** Opening Record excerpts block **

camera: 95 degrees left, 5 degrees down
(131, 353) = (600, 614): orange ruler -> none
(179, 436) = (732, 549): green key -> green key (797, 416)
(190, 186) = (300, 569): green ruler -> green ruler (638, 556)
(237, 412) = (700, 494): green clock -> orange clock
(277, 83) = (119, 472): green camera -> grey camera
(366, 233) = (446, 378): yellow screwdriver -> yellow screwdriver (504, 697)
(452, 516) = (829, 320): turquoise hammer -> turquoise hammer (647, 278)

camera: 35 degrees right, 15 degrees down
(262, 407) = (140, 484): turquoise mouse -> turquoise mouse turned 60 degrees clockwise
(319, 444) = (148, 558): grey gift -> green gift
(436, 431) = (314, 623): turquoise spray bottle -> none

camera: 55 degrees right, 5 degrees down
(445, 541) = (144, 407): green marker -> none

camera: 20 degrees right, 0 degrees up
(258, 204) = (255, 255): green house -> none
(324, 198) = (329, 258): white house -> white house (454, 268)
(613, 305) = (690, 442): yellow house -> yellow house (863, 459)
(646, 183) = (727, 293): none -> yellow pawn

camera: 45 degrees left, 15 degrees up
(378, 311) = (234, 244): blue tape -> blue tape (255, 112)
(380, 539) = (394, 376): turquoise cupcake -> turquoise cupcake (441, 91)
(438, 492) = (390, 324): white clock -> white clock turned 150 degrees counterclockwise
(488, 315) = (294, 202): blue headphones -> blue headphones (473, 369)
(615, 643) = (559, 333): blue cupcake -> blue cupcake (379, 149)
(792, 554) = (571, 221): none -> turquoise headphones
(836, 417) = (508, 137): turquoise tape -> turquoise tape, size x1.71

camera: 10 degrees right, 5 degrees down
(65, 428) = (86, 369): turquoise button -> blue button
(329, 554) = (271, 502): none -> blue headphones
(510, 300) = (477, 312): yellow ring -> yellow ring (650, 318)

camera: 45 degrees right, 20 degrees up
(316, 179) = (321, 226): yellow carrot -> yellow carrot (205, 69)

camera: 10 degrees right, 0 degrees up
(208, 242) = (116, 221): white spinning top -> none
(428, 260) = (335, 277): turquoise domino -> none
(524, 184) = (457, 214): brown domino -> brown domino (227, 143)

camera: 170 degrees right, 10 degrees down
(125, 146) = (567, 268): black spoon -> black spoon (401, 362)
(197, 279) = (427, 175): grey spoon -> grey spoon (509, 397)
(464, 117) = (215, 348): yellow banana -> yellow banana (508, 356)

** Closing Record excerpts block **

→ What the task requires:
Please repeat the data above verbatim, all of it.

→ Answer space:
camera: 95 degrees left, 5 degrees down
(131, 353) = (600, 614): orange ruler -> none
(179, 436) = (732, 549): green key -> green key (797, 416)
(190, 186) = (300, 569): green ruler -> green ruler (638, 556)
(237, 412) = (700, 494): green clock -> orange clock
(277, 83) = (119, 472): green camera -> grey camera
(366, 233) = (446, 378): yellow screwdriver -> yellow screwdriver (504, 697)
(452, 516) = (829, 320): turquoise hammer -> turquoise hammer (647, 278)

camera: 35 degrees right, 15 degrees down
(262, 407) = (140, 484): turquoise mouse -> turquoise mouse turned 60 degrees clockwise
(319, 444) = (148, 558): grey gift -> green gift
(436, 431) = (314, 623): turquoise spray bottle -> none

camera: 55 degrees right, 5 degrees down
(445, 541) = (144, 407): green marker -> none

camera: 20 degrees right, 0 degrees up
(258, 204) = (255, 255): green house -> none
(324, 198) = (329, 258): white house -> white house (454, 268)
(613, 305) = (690, 442): yellow house -> yellow house (863, 459)
(646, 183) = (727, 293): none -> yellow pawn

camera: 45 degrees left, 15 degrees up
(378, 311) = (234, 244): blue tape -> blue tape (255, 112)
(380, 539) = (394, 376): turquoise cupcake -> turquoise cupcake (441, 91)
(438, 492) = (390, 324): white clock -> white clock turned 150 degrees counterclockwise
(488, 315) = (294, 202): blue headphones -> blue headphones (473, 369)
(615, 643) = (559, 333): blue cupcake -> blue cupcake (379, 149)
(792, 554) = (571, 221): none -> turquoise headphones
(836, 417) = (508, 137): turquoise tape -> turquoise tape, size x1.71

camera: 10 degrees right, 5 degrees down
(65, 428) = (86, 369): turquoise button -> blue button
(329, 554) = (271, 502): none -> blue headphones
(510, 300) = (477, 312): yellow ring -> yellow ring (650, 318)

camera: 45 degrees right, 20 degrees up
(316, 179) = (321, 226): yellow carrot -> yellow carrot (205, 69)

camera: 10 degrees right, 0 degrees up
(208, 242) = (116, 221): white spinning top -> none
(428, 260) = (335, 277): turquoise domino -> none
(524, 184) = (457, 214): brown domino -> brown domino (227, 143)

camera: 170 degrees right, 10 degrees down
(125, 146) = (567, 268): black spoon -> black spoon (401, 362)
(197, 279) = (427, 175): grey spoon -> grey spoon (509, 397)
(464, 117) = (215, 348): yellow banana -> yellow banana (508, 356)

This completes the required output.